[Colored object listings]
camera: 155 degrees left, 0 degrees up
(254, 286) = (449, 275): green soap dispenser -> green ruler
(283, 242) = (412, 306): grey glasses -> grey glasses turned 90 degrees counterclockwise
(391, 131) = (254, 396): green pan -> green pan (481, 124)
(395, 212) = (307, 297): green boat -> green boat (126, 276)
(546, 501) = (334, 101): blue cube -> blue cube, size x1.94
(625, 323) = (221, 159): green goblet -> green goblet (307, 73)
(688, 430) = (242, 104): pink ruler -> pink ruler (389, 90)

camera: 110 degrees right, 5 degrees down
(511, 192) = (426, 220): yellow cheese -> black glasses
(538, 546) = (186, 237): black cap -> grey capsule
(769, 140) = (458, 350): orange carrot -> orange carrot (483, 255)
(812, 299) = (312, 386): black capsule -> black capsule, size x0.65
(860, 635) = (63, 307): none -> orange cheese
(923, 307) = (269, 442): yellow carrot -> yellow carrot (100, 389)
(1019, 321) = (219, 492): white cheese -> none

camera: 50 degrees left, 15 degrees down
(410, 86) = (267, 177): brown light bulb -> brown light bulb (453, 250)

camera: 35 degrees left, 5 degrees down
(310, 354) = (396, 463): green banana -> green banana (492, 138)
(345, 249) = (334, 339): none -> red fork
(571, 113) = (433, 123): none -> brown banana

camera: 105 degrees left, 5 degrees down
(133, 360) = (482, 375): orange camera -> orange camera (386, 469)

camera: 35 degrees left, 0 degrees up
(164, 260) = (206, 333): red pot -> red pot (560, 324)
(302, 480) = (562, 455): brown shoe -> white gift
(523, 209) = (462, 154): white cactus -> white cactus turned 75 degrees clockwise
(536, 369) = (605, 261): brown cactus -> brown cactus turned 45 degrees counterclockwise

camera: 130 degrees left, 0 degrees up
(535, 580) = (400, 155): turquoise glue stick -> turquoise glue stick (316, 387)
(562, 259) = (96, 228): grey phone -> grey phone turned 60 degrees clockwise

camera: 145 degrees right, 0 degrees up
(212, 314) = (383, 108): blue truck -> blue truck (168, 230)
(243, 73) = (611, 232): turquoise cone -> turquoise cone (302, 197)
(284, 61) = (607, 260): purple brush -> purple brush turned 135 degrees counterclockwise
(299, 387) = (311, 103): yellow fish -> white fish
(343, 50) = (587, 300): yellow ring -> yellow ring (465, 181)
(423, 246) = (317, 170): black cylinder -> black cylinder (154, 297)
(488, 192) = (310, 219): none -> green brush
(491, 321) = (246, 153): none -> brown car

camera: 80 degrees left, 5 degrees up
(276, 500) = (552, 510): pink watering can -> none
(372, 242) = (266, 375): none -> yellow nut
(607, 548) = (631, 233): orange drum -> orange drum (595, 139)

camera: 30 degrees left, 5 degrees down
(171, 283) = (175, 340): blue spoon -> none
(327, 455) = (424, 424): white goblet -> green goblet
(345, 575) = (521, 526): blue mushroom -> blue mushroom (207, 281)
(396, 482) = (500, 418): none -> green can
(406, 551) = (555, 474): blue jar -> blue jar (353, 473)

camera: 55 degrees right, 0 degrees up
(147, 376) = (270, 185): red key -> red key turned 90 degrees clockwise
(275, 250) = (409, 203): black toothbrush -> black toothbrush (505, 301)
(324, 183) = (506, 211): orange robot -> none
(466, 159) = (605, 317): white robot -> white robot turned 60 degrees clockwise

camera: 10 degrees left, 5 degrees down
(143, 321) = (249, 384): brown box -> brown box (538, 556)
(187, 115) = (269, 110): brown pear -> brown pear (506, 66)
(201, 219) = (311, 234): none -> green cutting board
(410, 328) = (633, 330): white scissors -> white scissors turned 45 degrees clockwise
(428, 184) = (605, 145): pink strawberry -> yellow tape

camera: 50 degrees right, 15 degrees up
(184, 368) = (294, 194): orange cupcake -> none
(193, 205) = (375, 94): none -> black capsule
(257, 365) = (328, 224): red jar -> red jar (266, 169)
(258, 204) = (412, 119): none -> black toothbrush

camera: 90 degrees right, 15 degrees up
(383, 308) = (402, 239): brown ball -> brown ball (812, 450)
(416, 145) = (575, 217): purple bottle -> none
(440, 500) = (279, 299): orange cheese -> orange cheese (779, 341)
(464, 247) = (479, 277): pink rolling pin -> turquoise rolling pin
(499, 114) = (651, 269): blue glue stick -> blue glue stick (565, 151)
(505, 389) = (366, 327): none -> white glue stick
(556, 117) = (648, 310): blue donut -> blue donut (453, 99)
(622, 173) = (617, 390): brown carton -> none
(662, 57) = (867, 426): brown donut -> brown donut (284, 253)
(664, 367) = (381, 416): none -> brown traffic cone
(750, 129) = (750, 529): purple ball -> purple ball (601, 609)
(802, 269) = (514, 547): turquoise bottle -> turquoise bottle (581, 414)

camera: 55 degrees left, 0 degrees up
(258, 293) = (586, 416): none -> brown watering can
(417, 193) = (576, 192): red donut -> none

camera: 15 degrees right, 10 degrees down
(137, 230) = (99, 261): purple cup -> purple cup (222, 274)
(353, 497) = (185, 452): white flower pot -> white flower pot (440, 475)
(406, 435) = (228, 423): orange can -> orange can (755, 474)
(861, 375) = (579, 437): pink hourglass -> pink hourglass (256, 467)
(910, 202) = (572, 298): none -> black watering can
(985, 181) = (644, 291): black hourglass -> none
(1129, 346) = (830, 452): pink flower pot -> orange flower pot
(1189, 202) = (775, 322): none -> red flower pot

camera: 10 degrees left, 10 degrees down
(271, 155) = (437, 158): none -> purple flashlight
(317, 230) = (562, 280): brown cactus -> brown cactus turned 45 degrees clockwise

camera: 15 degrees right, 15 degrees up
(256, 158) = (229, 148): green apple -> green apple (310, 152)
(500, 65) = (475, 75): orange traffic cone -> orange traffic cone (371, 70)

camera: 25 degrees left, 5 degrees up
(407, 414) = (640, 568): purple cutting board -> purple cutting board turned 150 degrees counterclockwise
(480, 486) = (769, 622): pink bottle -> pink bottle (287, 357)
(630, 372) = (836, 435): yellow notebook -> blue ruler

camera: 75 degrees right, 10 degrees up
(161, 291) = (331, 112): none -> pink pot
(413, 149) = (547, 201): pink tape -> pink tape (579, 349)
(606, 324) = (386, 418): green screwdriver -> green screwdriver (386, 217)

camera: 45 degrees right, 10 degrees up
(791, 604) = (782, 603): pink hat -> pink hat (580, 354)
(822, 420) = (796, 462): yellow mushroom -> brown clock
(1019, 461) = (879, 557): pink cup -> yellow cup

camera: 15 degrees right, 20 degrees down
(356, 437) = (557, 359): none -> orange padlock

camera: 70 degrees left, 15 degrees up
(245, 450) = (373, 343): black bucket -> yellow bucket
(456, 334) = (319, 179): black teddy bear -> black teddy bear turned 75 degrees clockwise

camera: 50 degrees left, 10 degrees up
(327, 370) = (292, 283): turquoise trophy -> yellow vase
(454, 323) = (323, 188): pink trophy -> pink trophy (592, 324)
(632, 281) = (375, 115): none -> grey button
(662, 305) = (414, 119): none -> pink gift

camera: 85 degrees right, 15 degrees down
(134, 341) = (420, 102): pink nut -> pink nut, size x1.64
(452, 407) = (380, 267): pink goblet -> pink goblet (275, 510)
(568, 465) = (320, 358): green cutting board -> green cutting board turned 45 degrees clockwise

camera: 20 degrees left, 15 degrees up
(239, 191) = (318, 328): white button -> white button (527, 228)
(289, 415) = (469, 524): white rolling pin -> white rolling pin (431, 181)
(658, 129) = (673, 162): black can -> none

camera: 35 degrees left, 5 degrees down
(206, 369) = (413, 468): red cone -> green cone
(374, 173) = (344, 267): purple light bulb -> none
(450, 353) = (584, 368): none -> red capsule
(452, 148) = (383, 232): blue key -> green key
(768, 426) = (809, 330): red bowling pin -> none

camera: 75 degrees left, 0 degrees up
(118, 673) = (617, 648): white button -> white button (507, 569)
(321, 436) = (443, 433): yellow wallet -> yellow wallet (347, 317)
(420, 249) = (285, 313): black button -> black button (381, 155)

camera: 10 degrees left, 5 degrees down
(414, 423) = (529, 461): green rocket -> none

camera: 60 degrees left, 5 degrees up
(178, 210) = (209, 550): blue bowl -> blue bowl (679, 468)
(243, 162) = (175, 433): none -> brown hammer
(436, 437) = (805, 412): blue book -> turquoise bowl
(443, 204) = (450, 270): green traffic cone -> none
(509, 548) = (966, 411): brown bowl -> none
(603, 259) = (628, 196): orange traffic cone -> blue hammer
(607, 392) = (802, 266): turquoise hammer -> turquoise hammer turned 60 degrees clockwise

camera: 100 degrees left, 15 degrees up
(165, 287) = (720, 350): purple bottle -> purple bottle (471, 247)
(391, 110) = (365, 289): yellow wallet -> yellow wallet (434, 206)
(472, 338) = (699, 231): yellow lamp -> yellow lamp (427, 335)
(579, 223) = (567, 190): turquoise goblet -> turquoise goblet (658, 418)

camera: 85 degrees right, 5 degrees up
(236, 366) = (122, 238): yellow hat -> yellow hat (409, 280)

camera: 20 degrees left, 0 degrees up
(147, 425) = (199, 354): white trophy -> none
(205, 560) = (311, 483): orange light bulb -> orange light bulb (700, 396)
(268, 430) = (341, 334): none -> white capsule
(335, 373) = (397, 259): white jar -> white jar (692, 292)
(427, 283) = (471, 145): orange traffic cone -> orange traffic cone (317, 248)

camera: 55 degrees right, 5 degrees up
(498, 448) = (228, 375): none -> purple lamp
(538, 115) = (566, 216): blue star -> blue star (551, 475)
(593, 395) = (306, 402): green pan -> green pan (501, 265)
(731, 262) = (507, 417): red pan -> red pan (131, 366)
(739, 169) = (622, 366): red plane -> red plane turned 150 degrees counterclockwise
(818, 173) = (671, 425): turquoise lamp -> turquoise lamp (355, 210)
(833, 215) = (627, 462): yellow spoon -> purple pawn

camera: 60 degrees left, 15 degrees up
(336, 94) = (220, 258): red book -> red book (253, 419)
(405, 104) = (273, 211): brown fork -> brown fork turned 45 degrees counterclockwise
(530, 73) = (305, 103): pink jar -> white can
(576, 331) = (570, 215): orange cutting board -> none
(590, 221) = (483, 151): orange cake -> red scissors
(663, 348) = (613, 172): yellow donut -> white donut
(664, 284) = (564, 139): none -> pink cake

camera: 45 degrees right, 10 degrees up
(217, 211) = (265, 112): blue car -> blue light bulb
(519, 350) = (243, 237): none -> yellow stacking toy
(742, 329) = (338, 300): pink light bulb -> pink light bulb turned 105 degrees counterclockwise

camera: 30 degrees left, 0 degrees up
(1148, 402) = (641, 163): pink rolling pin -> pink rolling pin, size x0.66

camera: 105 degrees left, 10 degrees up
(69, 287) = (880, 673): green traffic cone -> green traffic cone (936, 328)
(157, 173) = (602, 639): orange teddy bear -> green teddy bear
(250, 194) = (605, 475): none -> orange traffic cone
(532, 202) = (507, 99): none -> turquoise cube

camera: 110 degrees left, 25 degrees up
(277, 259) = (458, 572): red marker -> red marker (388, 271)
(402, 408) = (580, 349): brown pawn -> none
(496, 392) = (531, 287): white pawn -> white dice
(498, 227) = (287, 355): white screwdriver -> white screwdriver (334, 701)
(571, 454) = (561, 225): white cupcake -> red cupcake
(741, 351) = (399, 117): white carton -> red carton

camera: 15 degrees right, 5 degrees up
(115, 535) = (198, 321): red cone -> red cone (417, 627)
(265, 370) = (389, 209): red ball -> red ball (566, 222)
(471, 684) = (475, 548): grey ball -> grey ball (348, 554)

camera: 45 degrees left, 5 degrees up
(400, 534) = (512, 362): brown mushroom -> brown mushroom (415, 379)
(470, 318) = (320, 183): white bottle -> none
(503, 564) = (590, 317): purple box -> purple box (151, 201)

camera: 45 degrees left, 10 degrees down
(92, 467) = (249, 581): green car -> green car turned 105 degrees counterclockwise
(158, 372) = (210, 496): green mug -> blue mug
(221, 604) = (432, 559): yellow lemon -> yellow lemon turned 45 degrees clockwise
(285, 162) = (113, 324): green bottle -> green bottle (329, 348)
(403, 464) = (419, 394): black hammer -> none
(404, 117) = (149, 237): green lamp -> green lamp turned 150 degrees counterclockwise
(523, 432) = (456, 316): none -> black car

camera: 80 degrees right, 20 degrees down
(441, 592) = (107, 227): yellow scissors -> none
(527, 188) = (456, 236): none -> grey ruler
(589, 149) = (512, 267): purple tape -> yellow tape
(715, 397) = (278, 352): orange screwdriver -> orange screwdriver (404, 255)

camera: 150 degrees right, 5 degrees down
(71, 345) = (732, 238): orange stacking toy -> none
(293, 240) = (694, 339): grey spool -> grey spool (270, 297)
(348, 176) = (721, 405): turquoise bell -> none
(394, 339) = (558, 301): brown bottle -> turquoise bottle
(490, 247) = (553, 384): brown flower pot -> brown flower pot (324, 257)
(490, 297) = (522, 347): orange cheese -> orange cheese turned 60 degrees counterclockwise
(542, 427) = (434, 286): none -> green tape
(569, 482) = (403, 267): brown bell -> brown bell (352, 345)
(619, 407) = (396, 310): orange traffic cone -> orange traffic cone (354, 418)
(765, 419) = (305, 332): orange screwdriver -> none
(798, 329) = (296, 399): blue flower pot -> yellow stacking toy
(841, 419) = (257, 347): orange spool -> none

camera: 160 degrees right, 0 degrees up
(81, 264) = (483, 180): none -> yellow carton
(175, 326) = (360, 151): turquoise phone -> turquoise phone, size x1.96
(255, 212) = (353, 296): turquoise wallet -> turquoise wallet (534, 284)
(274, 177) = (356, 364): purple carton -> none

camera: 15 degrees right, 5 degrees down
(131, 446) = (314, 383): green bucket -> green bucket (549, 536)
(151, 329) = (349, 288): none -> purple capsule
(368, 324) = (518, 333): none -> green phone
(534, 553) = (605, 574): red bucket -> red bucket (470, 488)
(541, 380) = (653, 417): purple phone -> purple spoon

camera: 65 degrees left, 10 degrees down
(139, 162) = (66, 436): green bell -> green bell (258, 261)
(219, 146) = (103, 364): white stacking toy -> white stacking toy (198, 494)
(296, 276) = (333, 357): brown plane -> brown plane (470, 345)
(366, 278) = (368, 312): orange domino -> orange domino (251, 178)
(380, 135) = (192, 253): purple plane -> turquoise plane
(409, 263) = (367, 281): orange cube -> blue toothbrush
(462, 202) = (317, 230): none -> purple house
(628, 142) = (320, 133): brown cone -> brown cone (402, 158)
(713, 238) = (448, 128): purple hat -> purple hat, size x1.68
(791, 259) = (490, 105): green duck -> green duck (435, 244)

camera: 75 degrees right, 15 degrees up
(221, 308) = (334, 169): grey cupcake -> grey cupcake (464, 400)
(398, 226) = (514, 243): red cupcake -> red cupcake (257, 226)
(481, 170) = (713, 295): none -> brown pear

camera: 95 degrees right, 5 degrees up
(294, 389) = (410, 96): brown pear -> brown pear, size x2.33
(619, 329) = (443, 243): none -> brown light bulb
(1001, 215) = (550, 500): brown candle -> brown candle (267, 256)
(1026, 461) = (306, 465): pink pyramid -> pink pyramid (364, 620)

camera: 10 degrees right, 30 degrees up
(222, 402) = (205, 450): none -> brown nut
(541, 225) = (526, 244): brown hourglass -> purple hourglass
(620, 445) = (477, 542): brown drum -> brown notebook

Work instruction =>
Your answer consists solely of the lines from the top of the records above through the line that contains "(212, 314) = (383, 108): blue", each echoed exactly.

Written solution =>
camera: 155 degrees left, 0 degrees up
(254, 286) = (449, 275): green soap dispenser -> green ruler
(283, 242) = (412, 306): grey glasses -> grey glasses turned 90 degrees counterclockwise
(391, 131) = (254, 396): green pan -> green pan (481, 124)
(395, 212) = (307, 297): green boat -> green boat (126, 276)
(546, 501) = (334, 101): blue cube -> blue cube, size x1.94
(625, 323) = (221, 159): green goblet -> green goblet (307, 73)
(688, 430) = (242, 104): pink ruler -> pink ruler (389, 90)

camera: 110 degrees right, 5 degrees down
(511, 192) = (426, 220): yellow cheese -> black glasses
(538, 546) = (186, 237): black cap -> grey capsule
(769, 140) = (458, 350): orange carrot -> orange carrot (483, 255)
(812, 299) = (312, 386): black capsule -> black capsule, size x0.65
(860, 635) = (63, 307): none -> orange cheese
(923, 307) = (269, 442): yellow carrot -> yellow carrot (100, 389)
(1019, 321) = (219, 492): white cheese -> none

camera: 50 degrees left, 15 degrees down
(410, 86) = (267, 177): brown light bulb -> brown light bulb (453, 250)

camera: 35 degrees left, 5 degrees down
(310, 354) = (396, 463): green banana -> green banana (492, 138)
(345, 249) = (334, 339): none -> red fork
(571, 113) = (433, 123): none -> brown banana

camera: 105 degrees left, 5 degrees down
(133, 360) = (482, 375): orange camera -> orange camera (386, 469)

camera: 35 degrees left, 0 degrees up
(164, 260) = (206, 333): red pot -> red pot (560, 324)
(302, 480) = (562, 455): brown shoe -> white gift
(523, 209) = (462, 154): white cactus -> white cactus turned 75 degrees clockwise
(536, 369) = (605, 261): brown cactus -> brown cactus turned 45 degrees counterclockwise

camera: 130 degrees left, 0 degrees up
(535, 580) = (400, 155): turquoise glue stick -> turquoise glue stick (316, 387)
(562, 259) = (96, 228): grey phone -> grey phone turned 60 degrees clockwise

camera: 145 degrees right, 0 degrees up
(212, 314) = (383, 108): blue truck -> blue truck (168, 230)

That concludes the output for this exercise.